__EXERCISE REQUIREMENTS__. Go through the lines below and repeat each one exactly, skipping pictures.

────

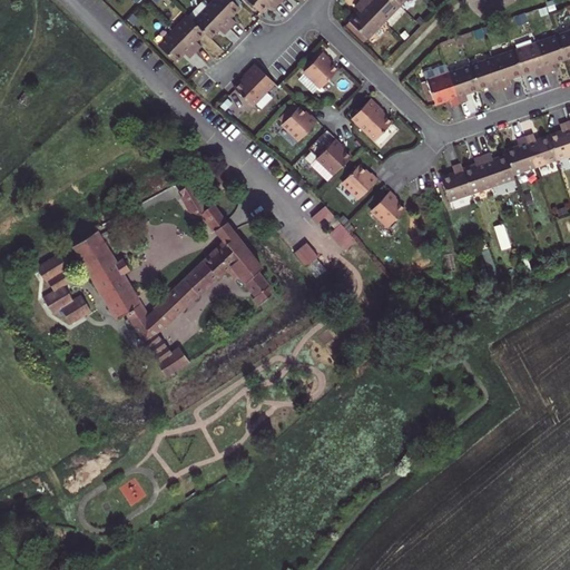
[(228,0),(214,0),(207,8),(228,29),(235,22),(228,17),(237,8),(228,0)]
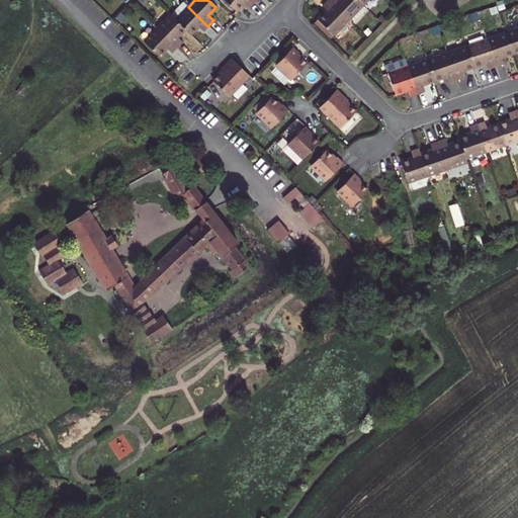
[(253,2),(251,0),(223,0),(234,10),(242,2),(247,7),(253,2)]
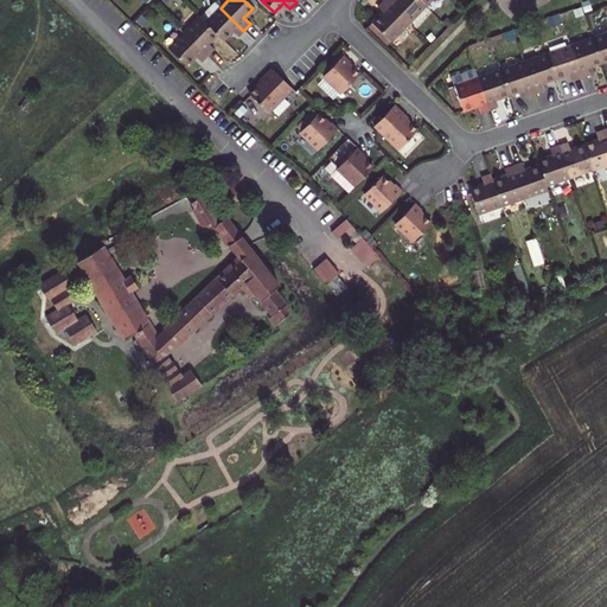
[(408,20),(387,0),(381,0),(377,5),(382,10),(371,20),(369,23),(377,31),(379,29),(391,39),(408,20)]
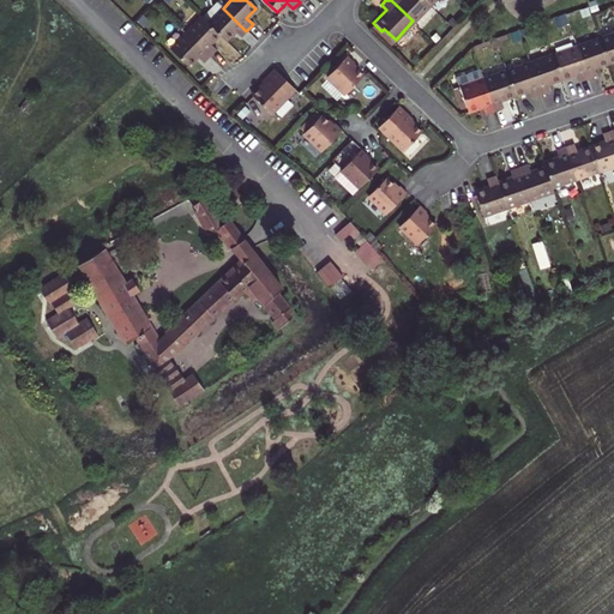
[(391,0),(413,20),(431,2),(427,0),(391,0)]
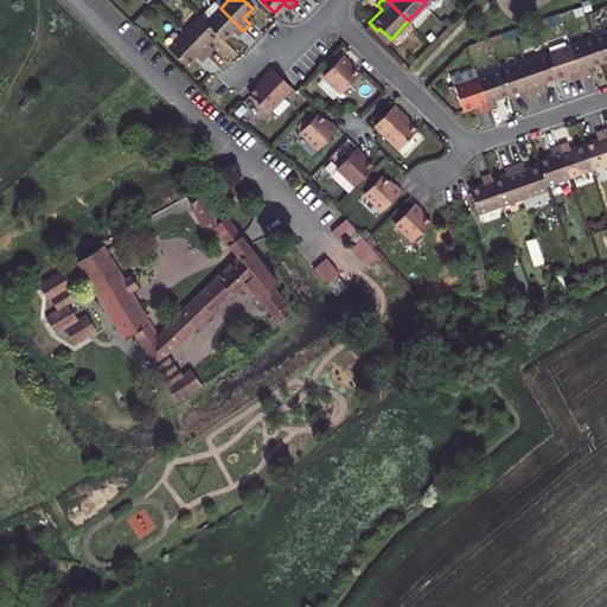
[(205,24),(216,34),(222,40),(230,32),(237,38),(243,31),(221,8),(205,24)]
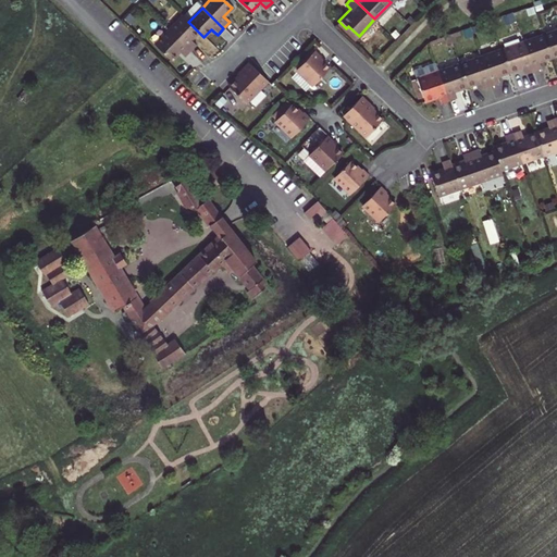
[(183,16),(168,32),(189,52),(195,46),(189,40),(198,32),(188,22),(183,16)]
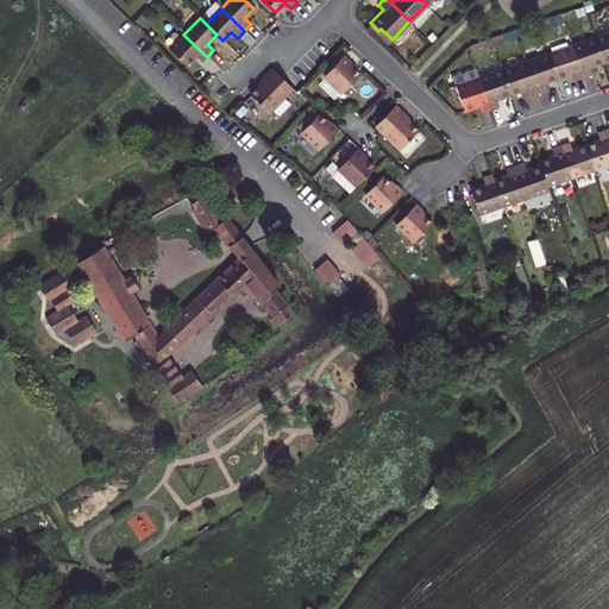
[(381,29),(378,31),(389,42),(393,39),(381,29)]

────

__WRITTEN REPLY__.
[(228,0),(214,0),(207,8),(228,29),(235,22),(228,17),(237,8),(228,0)]
[(253,2),(251,0),(223,0),(234,10),(242,2),(247,7),(253,2)]
[(408,20),(387,0),(381,0),(377,5),(382,10),(371,20),(369,23),(377,31),(379,29),(391,39),(408,20)]
[(391,0),(413,20),(431,2),(427,0),(391,0)]
[(205,24),(216,34),(222,40),(230,32),(237,38),(243,31),(221,8),(205,24)]
[(183,16),(168,32),(189,52),(195,46),(189,40),(198,32),(188,22),(183,16)]
[(381,29),(378,31),(389,42),(393,39),(381,29)]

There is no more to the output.